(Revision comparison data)
■ ■ ■ ■ ■

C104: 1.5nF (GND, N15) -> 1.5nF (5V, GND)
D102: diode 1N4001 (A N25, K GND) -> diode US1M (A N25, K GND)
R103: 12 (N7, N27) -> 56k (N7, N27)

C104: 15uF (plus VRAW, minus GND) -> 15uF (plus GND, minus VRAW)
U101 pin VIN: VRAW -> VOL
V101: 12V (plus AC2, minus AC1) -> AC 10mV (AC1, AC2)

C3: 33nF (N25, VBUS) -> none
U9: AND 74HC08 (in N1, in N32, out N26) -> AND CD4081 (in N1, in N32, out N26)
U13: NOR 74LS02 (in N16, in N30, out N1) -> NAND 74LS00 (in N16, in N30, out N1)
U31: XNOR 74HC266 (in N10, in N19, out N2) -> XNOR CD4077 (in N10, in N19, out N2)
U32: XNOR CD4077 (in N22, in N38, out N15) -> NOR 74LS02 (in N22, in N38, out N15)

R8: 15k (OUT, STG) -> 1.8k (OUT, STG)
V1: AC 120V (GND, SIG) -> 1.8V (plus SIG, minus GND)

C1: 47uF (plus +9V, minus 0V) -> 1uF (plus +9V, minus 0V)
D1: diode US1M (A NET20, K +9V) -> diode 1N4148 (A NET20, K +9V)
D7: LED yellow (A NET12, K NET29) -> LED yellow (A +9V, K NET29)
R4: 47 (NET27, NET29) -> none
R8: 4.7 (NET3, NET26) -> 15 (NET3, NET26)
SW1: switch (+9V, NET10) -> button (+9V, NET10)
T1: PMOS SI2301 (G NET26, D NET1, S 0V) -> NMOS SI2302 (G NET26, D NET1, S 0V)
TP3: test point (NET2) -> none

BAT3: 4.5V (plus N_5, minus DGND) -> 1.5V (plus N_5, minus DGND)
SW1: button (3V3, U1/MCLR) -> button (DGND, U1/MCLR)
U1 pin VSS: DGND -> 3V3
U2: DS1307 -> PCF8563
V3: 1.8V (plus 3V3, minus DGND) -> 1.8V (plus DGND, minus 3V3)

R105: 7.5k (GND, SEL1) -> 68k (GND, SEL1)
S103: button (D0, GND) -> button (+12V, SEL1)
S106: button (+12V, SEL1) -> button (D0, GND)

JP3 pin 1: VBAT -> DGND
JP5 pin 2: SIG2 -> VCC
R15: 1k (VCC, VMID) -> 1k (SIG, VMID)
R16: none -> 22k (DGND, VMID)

■ ■ ■ ■ ■

(Action item): Using the entries above, give back exactly the line containing "U101 pin VIN: VRAW -> VOL", the line containing "TP3: test point (NET2) -> none", and every line between them, and nothing else.

(Response):
U101 pin VIN: VRAW -> VOL
V101: 12V (plus AC2, minus AC1) -> AC 10mV (AC1, AC2)

C3: 33nF (N25, VBUS) -> none
U9: AND 74HC08 (in N1, in N32, out N26) -> AND CD4081 (in N1, in N32, out N26)
U13: NOR 74LS02 (in N16, in N30, out N1) -> NAND 74LS00 (in N16, in N30, out N1)
U31: XNOR 74HC266 (in N10, in N19, out N2) -> XNOR CD4077 (in N10, in N19, out N2)
U32: XNOR CD4077 (in N22, in N38, out N15) -> NOR 74LS02 (in N22, in N38, out N15)

R8: 15k (OUT, STG) -> 1.8k (OUT, STG)
V1: AC 120V (GND, SIG) -> 1.8V (plus SIG, minus GND)

C1: 47uF (plus +9V, minus 0V) -> 1uF (plus +9V, minus 0V)
D1: diode US1M (A NET20, K +9V) -> diode 1N4148 (A NET20, K +9V)
D7: LED yellow (A NET12, K NET29) -> LED yellow (A +9V, K NET29)
R4: 47 (NET27, NET29) -> none
R8: 4.7 (NET3, NET26) -> 15 (NET3, NET26)
SW1: switch (+9V, NET10) -> button (+9V, NET10)
T1: PMOS SI2301 (G NET26, D NET1, S 0V) -> NMOS SI2302 (G NET26, D NET1, S 0V)
TP3: test point (NET2) -> none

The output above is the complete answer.